Task instructions —
Except for the pictures, retype the records that follow exactly.
** Data provided follows **
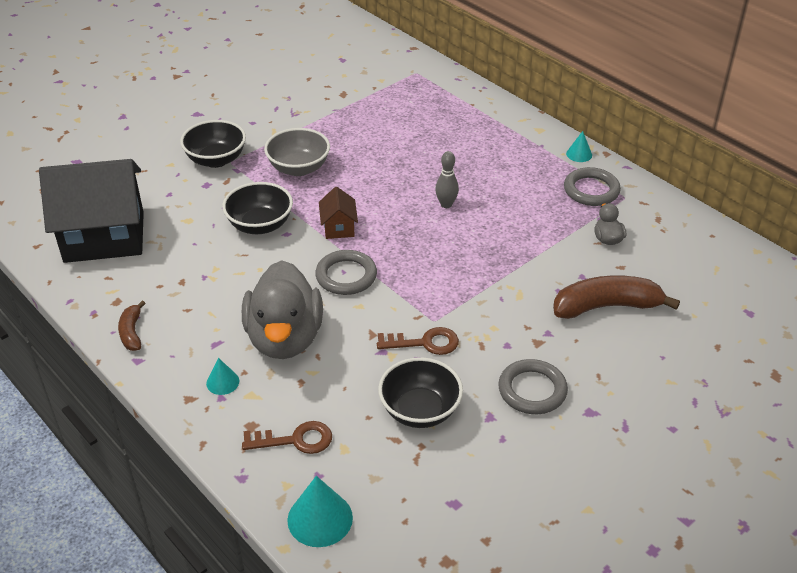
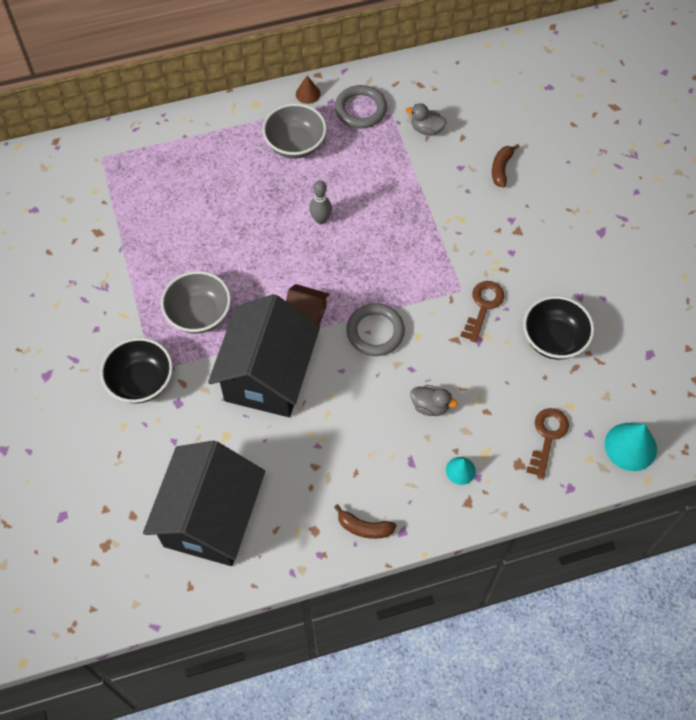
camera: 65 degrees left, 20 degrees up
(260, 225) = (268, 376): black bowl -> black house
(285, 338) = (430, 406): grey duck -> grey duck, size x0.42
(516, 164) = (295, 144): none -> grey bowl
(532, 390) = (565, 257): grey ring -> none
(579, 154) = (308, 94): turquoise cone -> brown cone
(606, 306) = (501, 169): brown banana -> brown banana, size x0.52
** End of Data provided **
Written response —
camera: 65 degrees left, 20 degrees up
(260, 225) = (268, 376): black bowl -> black house
(285, 338) = (430, 406): grey duck -> grey duck, size x0.42
(516, 164) = (295, 144): none -> grey bowl
(532, 390) = (565, 257): grey ring -> none
(579, 154) = (308, 94): turquoise cone -> brown cone
(606, 306) = (501, 169): brown banana -> brown banana, size x0.52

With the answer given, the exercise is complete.